* EXERCISE INSTRUCTIONS
Please give an exact transcription of the lines below, from the one that contains "white glue stick: [131,164,174,235]" to the very last, with no other lines.

* Data records
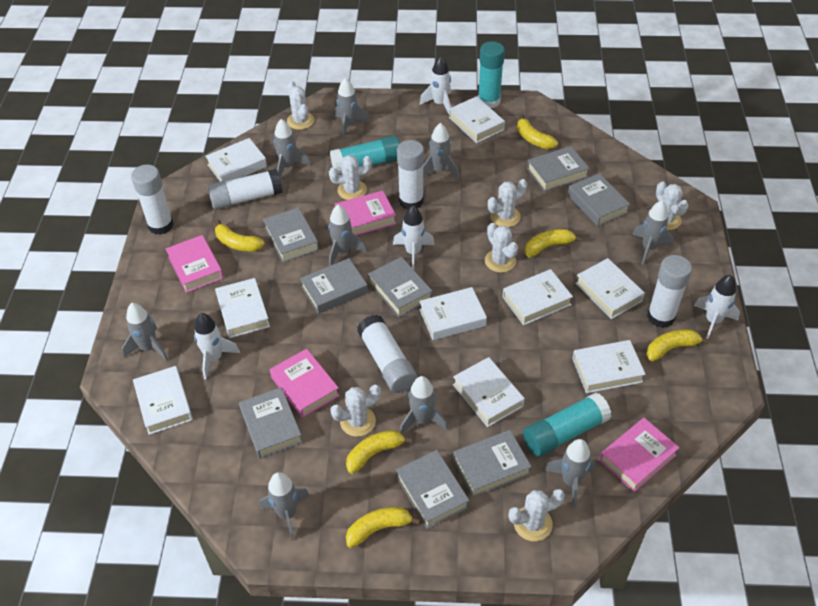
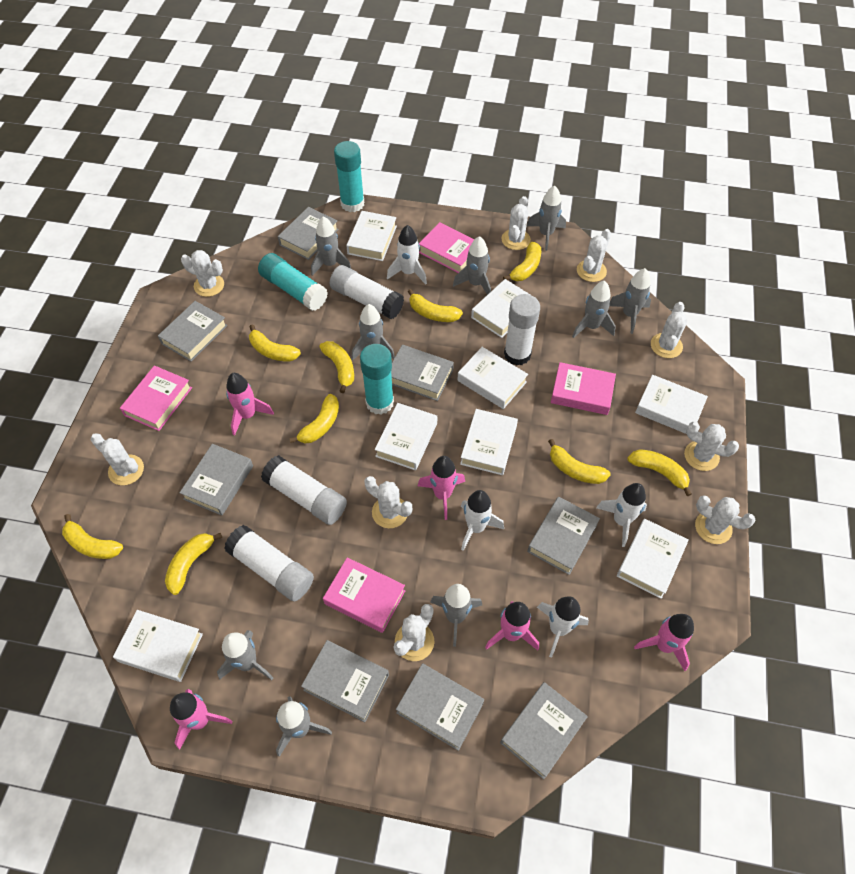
pink rocket: none = 0 -> [170,689,232,750] [226,373,274,436] [418,456,465,520] [485,602,539,650] [634,614,694,671] = 5
white book: [133,366,193,435] [205,138,267,182] [215,278,270,338] [419,287,487,340] [449,96,505,143] [453,357,525,427] [503,269,573,325] [572,340,646,393] [575,258,645,319] = 9 -> [113,610,203,682] [346,211,397,261] [375,403,437,471] [457,347,528,409] [460,409,518,475] [471,279,530,338] [617,519,689,599] [635,375,708,434] = 8
white cactus: [287,81,314,130] [329,155,372,200] [330,385,381,437] [485,223,518,273] [488,179,527,227] [509,489,565,541] [656,181,688,230] = 7 -> [91,433,144,485] [181,250,224,297] [365,476,412,528] [394,604,434,661] [501,196,531,250] [577,229,611,282] [651,302,687,358] [684,422,739,471] [695,495,755,544] = 9
white glue stick: [131,164,174,235] [207,169,283,210] [357,315,417,393] [397,140,424,210] [647,255,692,328] = 5 -> [224,525,314,602] [261,455,347,525] [330,265,404,319] [504,294,540,365] = 4
yellow banana: [215,219,265,252] [346,430,413,474] [346,507,421,548] [517,115,558,149] [525,229,583,257] [646,329,710,361] = 6 -> [62,514,123,559] [165,533,222,595] [249,325,301,362] [289,394,339,443] [319,341,354,393] [408,289,463,322] [503,242,541,281] [548,439,611,484] [627,449,692,496] = 9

* YOUR SOLUTION
white glue stick: [131,164,174,235] [207,169,283,210] [357,315,417,393] [397,140,424,210] [647,255,692,328] = 5 -> [224,525,314,602] [261,455,347,525] [330,265,404,319] [504,294,540,365] = 4
yellow banana: [215,219,265,252] [346,430,413,474] [346,507,421,548] [517,115,558,149] [525,229,583,257] [646,329,710,361] = 6 -> [62,514,123,559] [165,533,222,595] [249,325,301,362] [289,394,339,443] [319,341,354,393] [408,289,463,322] [503,242,541,281] [548,439,611,484] [627,449,692,496] = 9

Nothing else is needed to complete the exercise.